When a line of the entries contains "PULSE", please list that line.

-------- Data records --------

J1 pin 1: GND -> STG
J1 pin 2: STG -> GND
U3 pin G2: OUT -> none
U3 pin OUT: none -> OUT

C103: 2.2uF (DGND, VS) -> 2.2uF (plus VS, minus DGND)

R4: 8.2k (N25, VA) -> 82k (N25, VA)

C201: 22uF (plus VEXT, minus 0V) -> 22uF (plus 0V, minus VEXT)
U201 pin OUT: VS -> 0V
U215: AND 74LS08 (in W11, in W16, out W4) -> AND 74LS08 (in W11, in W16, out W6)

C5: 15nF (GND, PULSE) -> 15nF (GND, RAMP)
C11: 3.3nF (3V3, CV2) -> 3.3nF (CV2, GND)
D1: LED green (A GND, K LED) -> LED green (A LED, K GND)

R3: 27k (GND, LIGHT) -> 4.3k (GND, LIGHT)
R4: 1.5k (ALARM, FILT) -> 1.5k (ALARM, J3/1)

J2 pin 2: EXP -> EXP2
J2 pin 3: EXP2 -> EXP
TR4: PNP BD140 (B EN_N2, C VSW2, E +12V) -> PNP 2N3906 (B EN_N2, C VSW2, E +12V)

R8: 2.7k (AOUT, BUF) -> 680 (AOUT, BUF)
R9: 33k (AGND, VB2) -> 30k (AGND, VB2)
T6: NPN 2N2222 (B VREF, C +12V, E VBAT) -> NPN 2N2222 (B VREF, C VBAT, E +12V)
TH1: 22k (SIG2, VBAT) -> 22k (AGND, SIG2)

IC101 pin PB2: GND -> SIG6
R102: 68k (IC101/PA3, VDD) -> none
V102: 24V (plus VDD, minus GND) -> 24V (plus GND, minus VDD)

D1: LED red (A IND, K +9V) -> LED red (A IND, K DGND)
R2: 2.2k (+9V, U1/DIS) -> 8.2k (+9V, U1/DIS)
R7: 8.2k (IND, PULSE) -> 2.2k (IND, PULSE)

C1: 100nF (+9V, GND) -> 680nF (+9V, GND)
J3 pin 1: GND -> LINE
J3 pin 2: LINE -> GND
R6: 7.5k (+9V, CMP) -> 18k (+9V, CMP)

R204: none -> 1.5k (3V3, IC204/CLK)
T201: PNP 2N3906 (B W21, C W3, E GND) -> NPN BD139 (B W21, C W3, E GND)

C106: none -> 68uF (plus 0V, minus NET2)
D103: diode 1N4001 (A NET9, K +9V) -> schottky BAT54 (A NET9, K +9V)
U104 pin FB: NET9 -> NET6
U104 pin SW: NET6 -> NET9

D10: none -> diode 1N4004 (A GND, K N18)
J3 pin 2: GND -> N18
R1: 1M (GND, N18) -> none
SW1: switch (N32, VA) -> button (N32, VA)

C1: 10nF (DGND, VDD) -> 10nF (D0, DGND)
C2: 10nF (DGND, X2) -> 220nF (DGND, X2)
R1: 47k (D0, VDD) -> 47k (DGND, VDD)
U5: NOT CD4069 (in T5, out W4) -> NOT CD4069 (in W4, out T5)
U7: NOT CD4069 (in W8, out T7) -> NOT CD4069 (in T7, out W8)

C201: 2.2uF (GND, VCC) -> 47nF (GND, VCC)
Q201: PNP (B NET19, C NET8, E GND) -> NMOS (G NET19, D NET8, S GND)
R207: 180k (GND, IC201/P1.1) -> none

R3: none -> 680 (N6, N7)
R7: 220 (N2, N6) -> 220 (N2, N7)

--------

* [Solution to this exercise]:
C5: 15nF (GND, PULSE) -> 15nF (GND, RAMP)
R7: 8.2k (IND, PULSE) -> 2.2k (IND, PULSE)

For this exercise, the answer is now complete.